Search the material for the word "star" and report each line where it turns up.
BEGIN Listed records
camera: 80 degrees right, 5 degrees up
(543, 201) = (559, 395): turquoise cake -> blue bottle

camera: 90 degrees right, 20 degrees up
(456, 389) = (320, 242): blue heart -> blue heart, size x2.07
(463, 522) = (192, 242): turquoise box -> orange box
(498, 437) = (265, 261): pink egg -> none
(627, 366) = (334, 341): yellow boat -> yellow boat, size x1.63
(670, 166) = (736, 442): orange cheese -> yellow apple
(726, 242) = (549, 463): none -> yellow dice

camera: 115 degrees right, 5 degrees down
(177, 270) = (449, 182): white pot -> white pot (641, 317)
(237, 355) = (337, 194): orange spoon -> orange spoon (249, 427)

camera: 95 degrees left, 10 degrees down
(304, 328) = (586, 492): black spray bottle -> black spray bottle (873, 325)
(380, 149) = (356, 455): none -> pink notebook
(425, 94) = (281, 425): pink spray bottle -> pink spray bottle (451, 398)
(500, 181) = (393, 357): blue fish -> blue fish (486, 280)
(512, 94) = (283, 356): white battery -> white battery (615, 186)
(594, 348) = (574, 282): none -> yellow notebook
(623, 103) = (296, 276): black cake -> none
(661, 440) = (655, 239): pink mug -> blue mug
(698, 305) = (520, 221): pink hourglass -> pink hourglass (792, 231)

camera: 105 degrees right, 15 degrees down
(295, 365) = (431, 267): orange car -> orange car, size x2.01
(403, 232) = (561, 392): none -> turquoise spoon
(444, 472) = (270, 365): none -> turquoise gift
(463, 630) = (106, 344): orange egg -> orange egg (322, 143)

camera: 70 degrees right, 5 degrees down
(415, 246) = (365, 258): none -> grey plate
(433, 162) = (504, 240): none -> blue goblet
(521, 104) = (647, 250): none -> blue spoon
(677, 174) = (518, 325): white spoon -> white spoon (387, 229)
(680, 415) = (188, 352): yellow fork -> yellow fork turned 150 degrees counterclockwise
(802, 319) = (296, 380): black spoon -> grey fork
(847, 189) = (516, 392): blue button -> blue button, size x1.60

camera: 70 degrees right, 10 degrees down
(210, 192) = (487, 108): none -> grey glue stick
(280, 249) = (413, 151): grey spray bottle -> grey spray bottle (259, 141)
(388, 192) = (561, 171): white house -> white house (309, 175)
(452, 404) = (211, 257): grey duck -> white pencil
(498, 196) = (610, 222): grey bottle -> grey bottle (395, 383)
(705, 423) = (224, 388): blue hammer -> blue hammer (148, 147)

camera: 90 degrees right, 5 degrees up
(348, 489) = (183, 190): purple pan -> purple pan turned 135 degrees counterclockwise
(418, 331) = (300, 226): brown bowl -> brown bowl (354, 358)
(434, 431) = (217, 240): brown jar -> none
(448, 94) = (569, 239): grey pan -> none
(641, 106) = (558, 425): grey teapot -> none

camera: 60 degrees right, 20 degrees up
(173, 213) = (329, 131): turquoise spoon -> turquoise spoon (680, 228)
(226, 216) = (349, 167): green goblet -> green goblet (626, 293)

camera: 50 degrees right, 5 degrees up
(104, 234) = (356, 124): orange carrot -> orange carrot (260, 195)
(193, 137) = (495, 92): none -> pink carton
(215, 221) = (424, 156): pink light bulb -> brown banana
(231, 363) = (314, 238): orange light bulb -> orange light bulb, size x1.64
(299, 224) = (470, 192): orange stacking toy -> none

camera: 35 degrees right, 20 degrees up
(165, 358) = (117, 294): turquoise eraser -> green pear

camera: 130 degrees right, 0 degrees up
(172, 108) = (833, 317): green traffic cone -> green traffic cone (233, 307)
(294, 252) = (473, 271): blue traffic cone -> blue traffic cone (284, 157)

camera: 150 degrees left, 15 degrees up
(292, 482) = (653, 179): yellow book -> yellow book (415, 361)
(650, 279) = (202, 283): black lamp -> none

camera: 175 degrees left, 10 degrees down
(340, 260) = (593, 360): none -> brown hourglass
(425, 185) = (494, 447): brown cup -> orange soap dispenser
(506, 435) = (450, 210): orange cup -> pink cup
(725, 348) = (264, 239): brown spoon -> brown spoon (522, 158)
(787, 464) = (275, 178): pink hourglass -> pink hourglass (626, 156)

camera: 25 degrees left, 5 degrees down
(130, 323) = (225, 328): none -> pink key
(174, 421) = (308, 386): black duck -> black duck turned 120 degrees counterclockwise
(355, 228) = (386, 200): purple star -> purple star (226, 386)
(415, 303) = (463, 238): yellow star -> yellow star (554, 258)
END Listed records
# Your solution
(355, 228) = (386, 200): purple star -> purple star (226, 386)
(415, 303) = (463, 238): yellow star -> yellow star (554, 258)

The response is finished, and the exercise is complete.